Start of DATA FOR PROCESSING

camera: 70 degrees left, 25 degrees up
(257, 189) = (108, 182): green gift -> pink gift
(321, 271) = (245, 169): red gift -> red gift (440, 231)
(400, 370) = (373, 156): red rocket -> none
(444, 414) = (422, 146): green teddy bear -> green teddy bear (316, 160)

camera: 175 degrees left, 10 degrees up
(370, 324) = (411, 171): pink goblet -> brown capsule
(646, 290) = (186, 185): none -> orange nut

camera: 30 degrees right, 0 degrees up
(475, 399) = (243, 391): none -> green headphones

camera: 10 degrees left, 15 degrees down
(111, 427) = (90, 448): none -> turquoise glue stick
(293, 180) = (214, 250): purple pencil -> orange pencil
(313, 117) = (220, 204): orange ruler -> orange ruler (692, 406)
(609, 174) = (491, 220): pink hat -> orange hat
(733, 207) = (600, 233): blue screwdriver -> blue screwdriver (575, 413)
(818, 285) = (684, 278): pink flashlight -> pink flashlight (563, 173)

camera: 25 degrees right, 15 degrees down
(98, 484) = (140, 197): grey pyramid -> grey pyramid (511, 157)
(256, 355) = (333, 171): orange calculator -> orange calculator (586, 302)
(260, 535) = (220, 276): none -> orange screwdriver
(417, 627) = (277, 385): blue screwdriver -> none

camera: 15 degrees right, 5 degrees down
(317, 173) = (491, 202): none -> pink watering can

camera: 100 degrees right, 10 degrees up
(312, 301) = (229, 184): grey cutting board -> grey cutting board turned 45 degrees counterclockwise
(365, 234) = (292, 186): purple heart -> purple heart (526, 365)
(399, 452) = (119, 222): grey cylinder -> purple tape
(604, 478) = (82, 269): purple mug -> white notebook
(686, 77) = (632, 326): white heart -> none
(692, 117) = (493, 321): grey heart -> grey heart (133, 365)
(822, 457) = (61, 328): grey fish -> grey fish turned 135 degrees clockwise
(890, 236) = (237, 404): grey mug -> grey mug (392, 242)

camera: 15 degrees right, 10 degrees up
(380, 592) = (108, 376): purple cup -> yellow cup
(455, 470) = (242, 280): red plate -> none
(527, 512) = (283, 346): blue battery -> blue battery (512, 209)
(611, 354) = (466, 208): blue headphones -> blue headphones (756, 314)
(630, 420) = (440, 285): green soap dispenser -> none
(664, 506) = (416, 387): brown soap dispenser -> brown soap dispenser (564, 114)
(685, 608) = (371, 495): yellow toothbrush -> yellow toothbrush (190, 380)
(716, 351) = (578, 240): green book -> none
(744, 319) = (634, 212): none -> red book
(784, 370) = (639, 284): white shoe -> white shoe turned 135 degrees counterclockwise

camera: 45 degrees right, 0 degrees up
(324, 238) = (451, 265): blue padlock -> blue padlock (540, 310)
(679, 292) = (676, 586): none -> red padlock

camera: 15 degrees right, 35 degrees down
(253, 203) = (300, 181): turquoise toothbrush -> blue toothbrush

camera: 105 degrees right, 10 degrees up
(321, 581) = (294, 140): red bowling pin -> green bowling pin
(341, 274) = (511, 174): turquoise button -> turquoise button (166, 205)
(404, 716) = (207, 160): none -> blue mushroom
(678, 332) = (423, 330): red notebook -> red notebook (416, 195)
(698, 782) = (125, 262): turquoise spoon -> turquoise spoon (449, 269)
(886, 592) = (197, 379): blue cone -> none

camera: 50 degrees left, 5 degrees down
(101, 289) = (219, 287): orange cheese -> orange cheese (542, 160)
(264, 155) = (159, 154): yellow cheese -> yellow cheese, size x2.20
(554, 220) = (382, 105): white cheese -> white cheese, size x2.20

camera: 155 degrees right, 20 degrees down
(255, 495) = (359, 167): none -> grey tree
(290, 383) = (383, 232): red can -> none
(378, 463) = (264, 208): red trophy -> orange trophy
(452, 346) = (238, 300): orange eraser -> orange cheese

End of DATA FOR PROCESSING

Copy out each line of the data in which the word "turned" appears.

◆ **EXERCISE SOLUTION**:
(312, 301) = (229, 184): grey cutting board -> grey cutting board turned 45 degrees counterclockwise
(822, 457) = (61, 328): grey fish -> grey fish turned 135 degrees clockwise
(784, 370) = (639, 284): white shoe -> white shoe turned 135 degrees counterclockwise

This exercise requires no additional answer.